EXERCISE INSTRUCTIONS: Only a number is wanted here: the count of lines in the data below where the string "none" occurs.

━━━ DATA PROVIDED

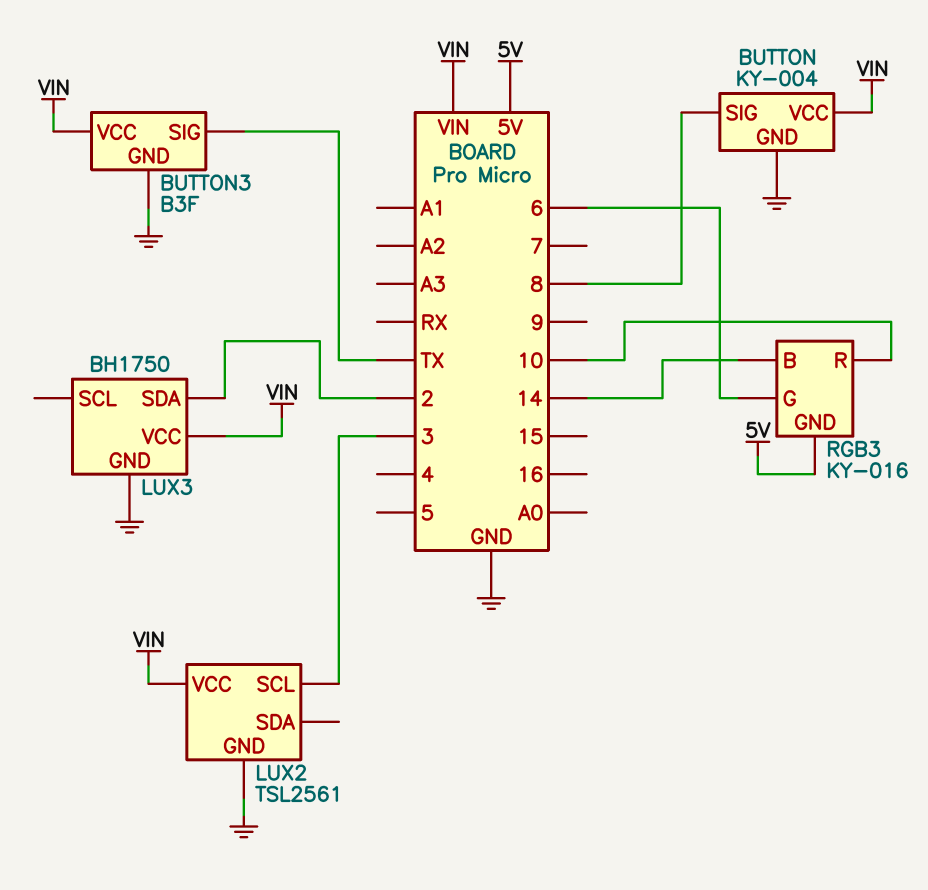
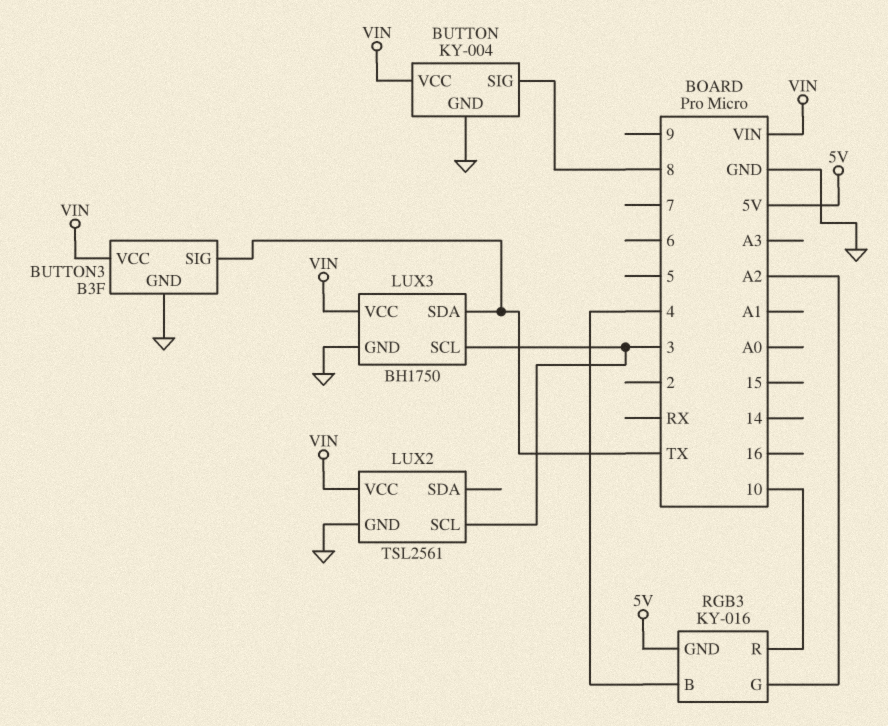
LUX3 pin SCL: none -> 3
LUX3 pin SDA: 2 -> TX
RGB3 pin B: 14 -> 4
RGB3 pin G: 6 -> A2

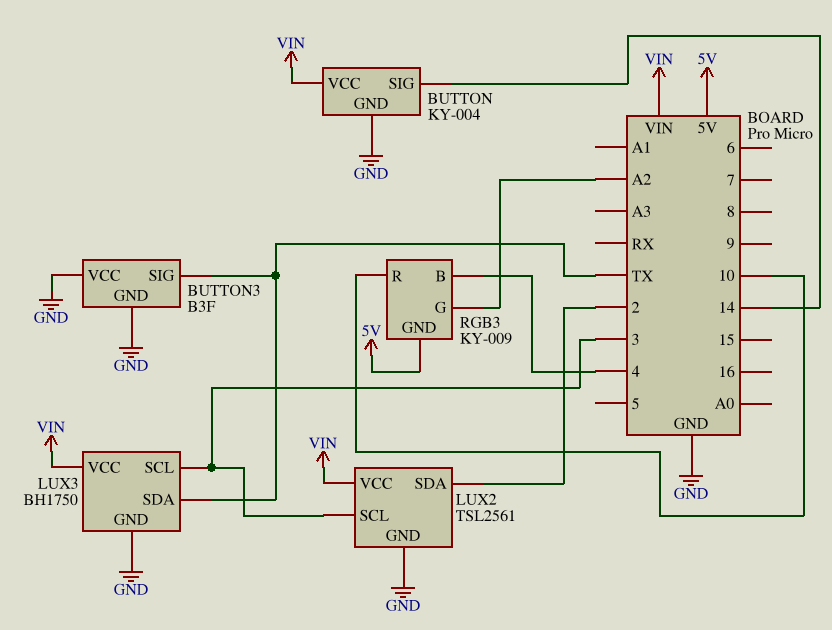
BUTTON pin SIG: 8 -> 14
BUTTON3 pin VCC: VIN -> GND
LUX2 pin SDA: none -> 2
RGB3: KY-016 -> KY-009

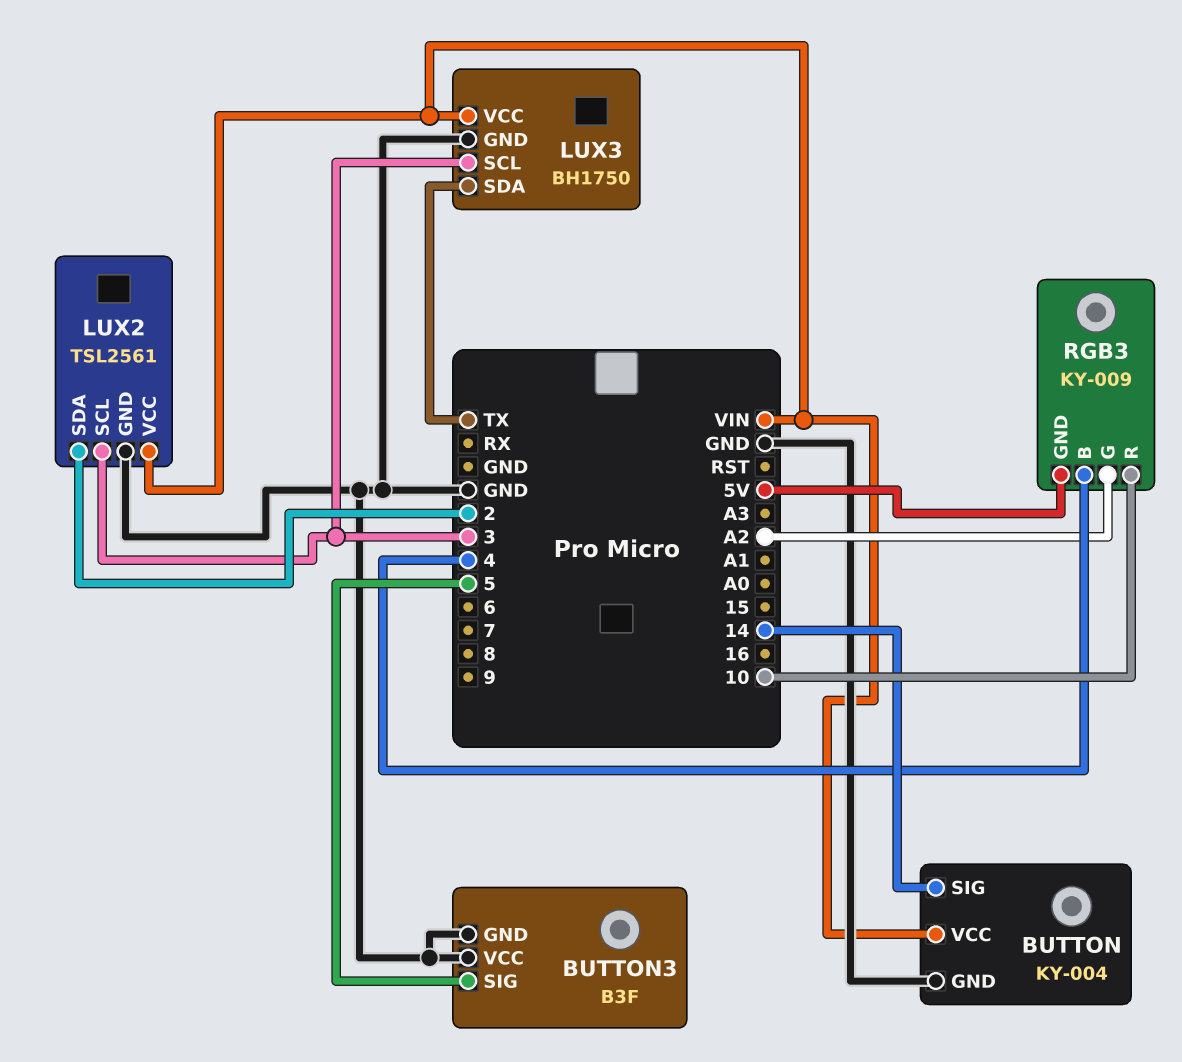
BUTTON3 pin SIG: TX -> 5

━━━━━━

ANSWER BOX: 2